Exercise description → Produce a verbatim transcription of the entries, with all pictures omitted.

Task data →
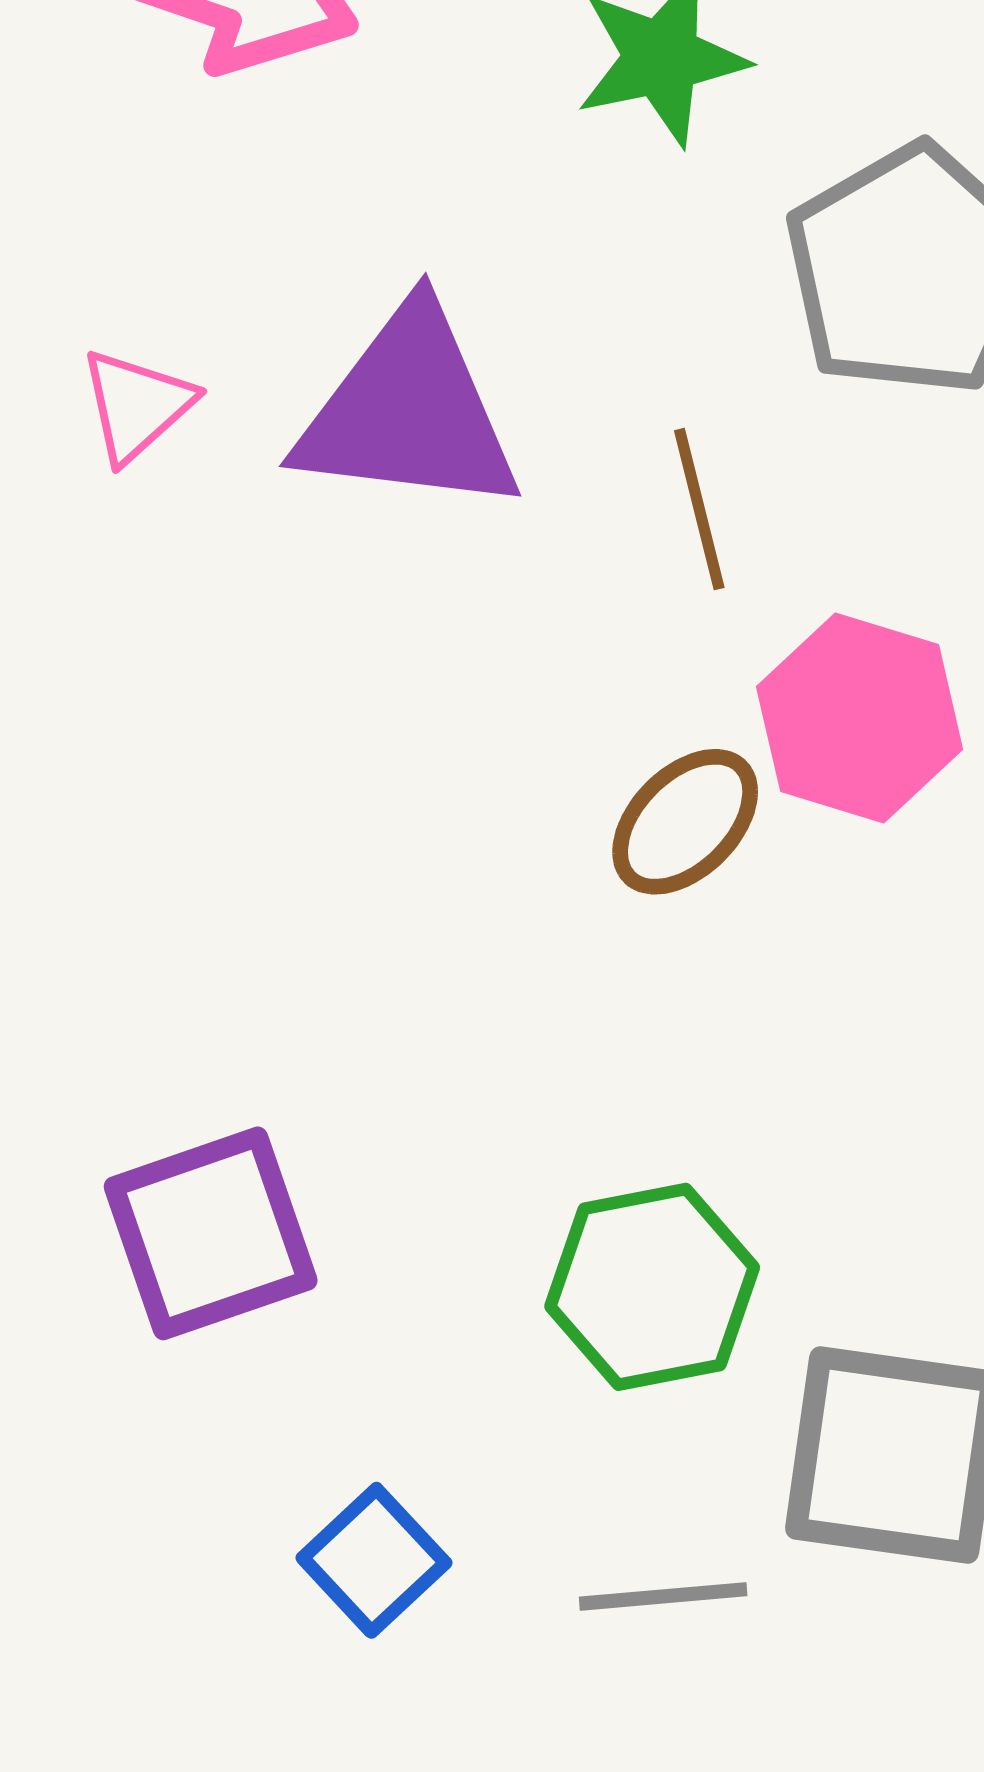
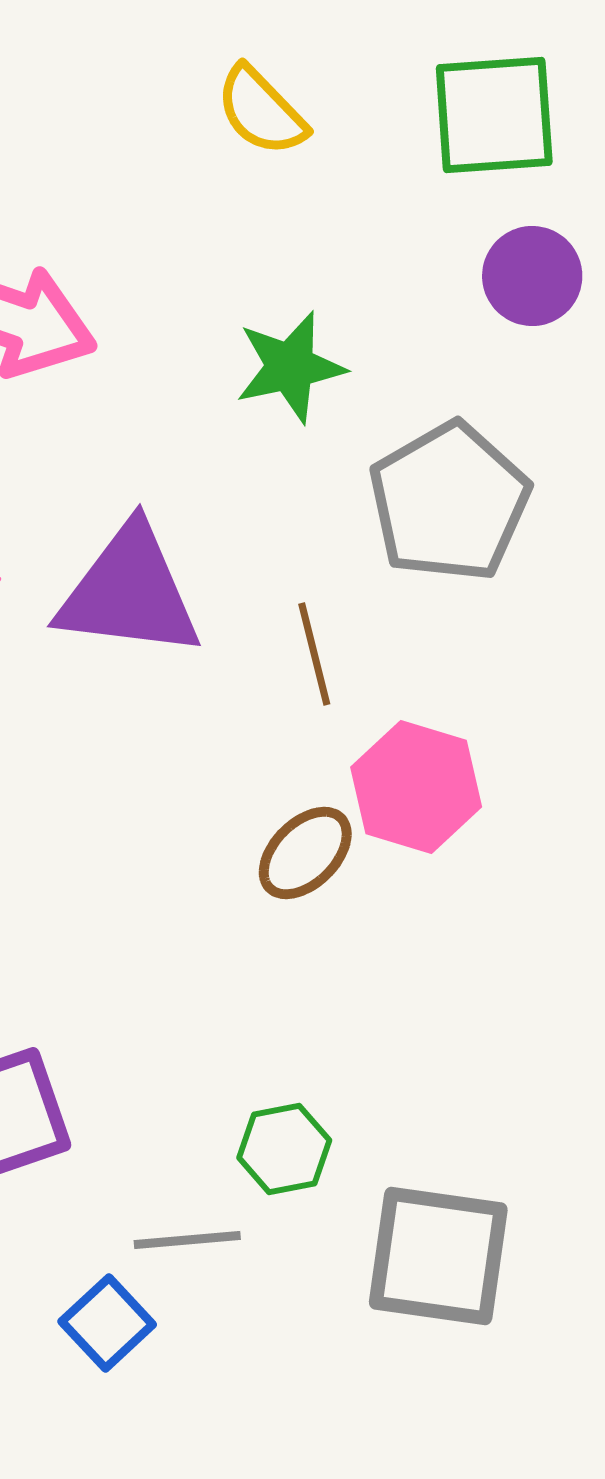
green hexagon: (652, 1287) -> (284, 1149), size x0.7
gray line: (663, 1596) -> (187, 1240), moved

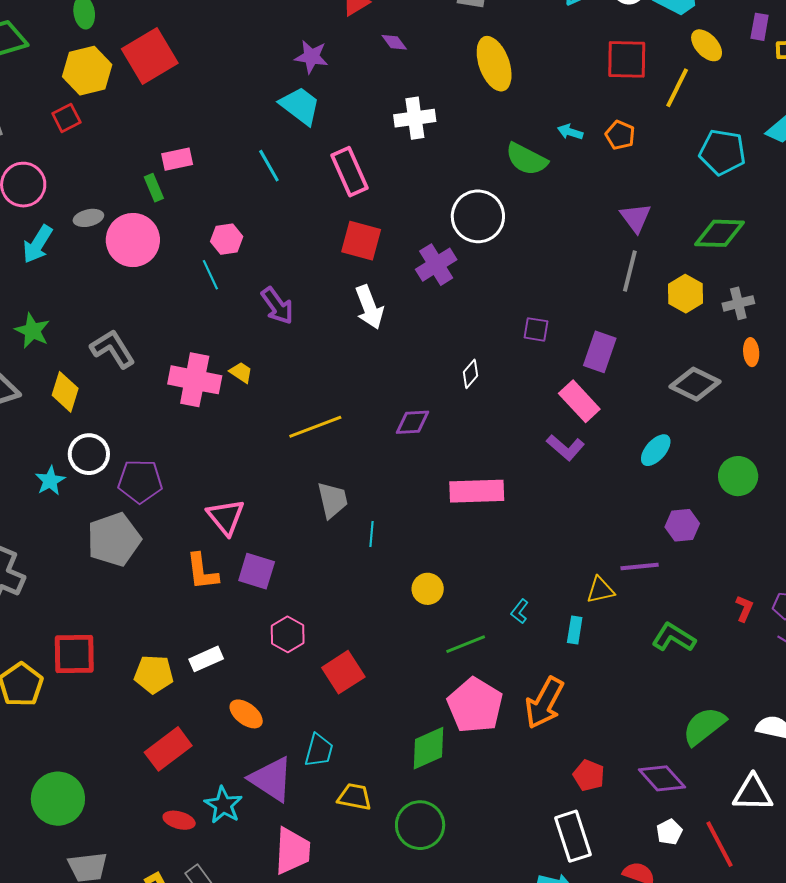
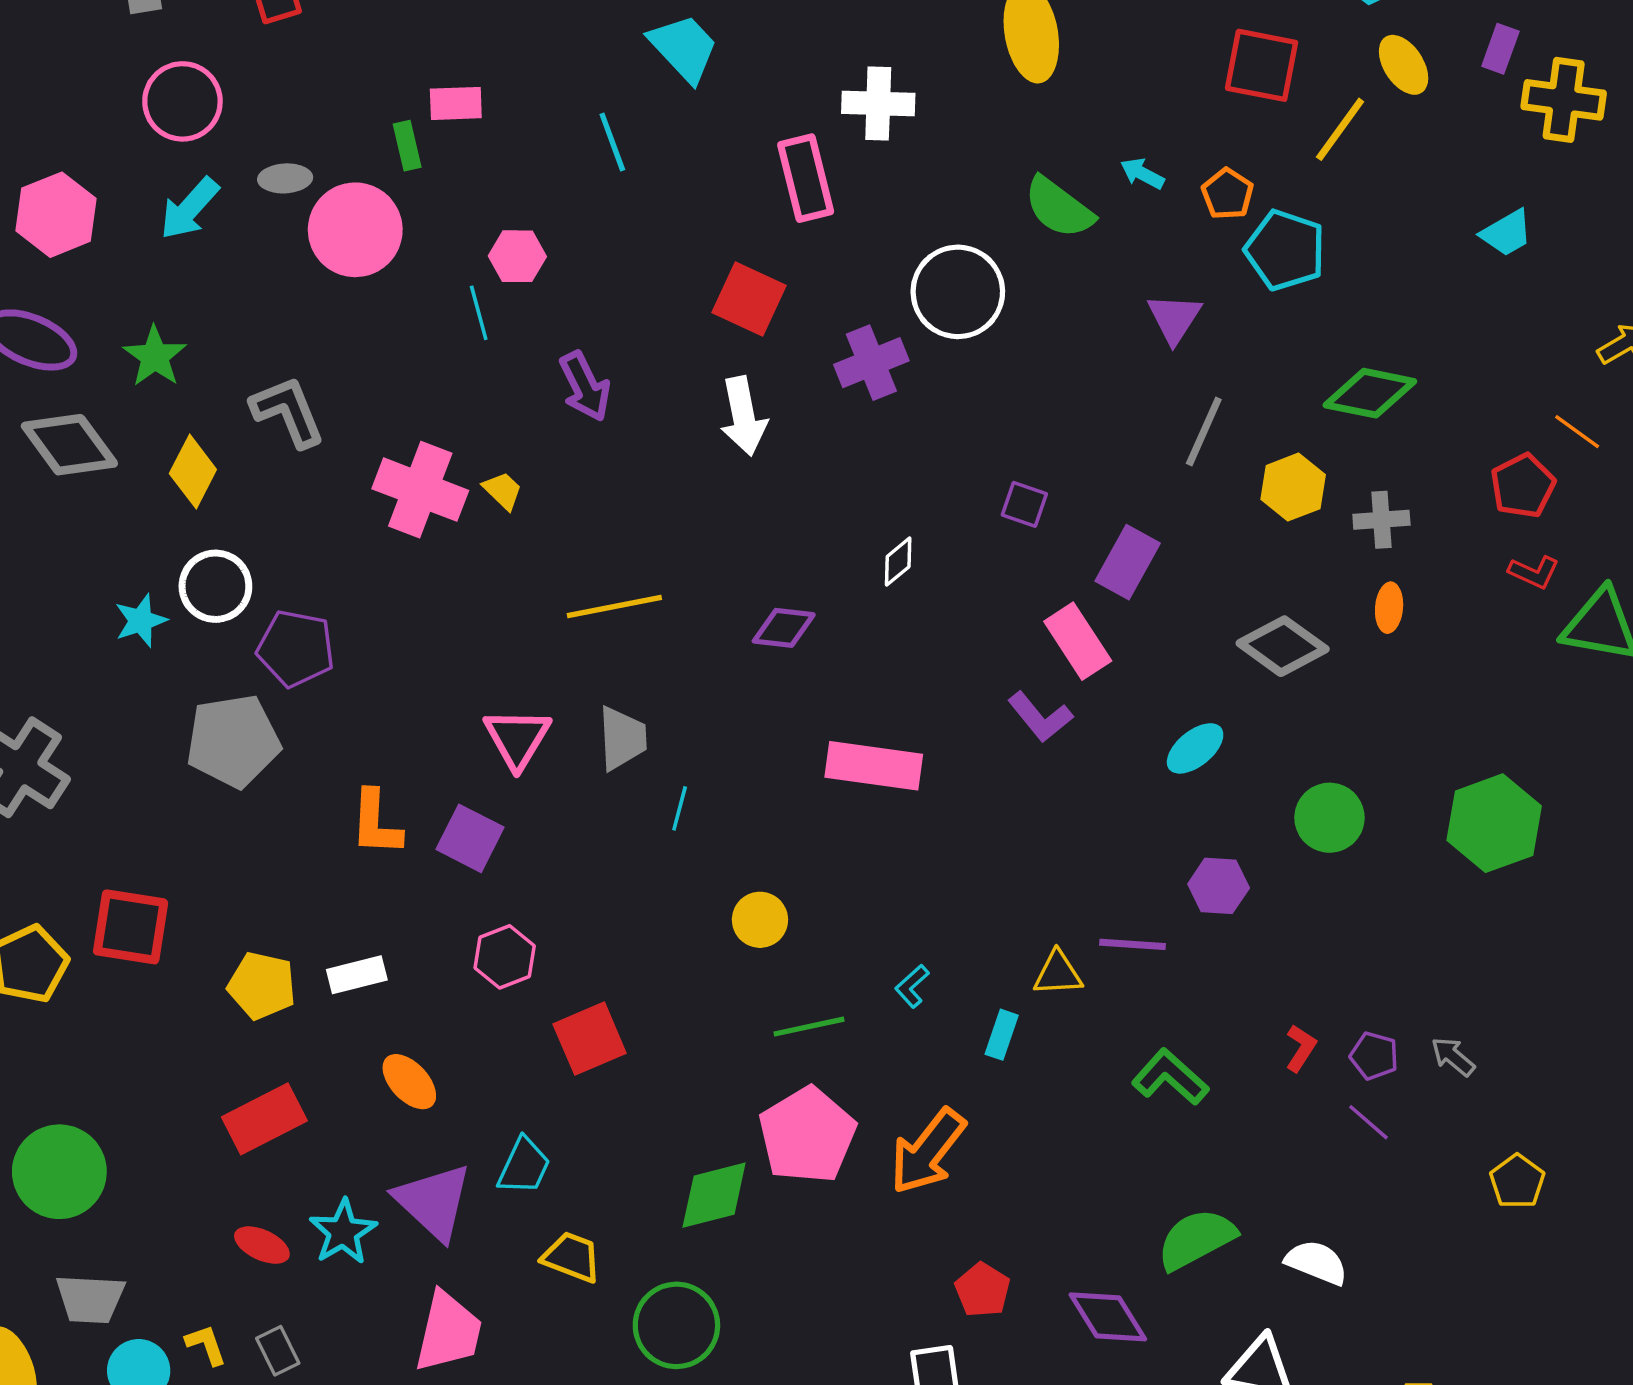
cyan pentagon: (722, 152) -> (1285, 250), moved
pink rectangle: (350, 172) -> (806, 178), moved
purple triangle: (636, 218) -> (1174, 318), moved
pink triangle: (226, 517) -> (517, 738), moved

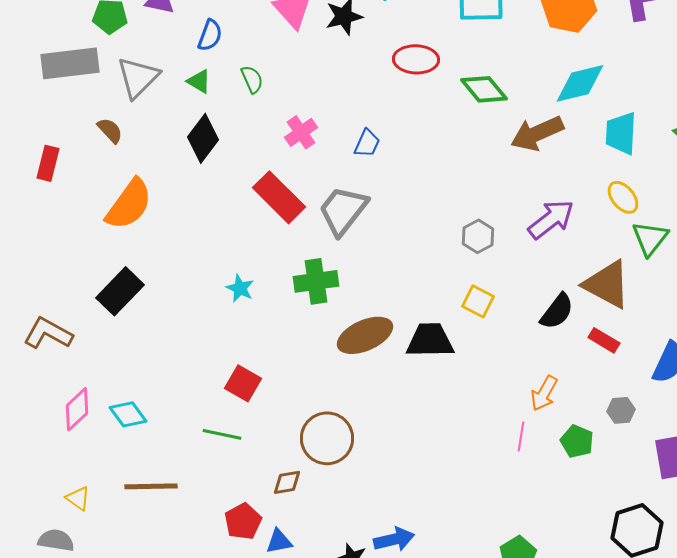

Task response →
green hexagon: (652, 1287) -> (284, 1149), size x0.7
gray line: (663, 1596) -> (187, 1240), moved

cyan pentagon: (722, 152) -> (1285, 250), moved
pink rectangle: (350, 172) -> (806, 178), moved
purple triangle: (636, 218) -> (1174, 318), moved
pink triangle: (226, 517) -> (517, 738), moved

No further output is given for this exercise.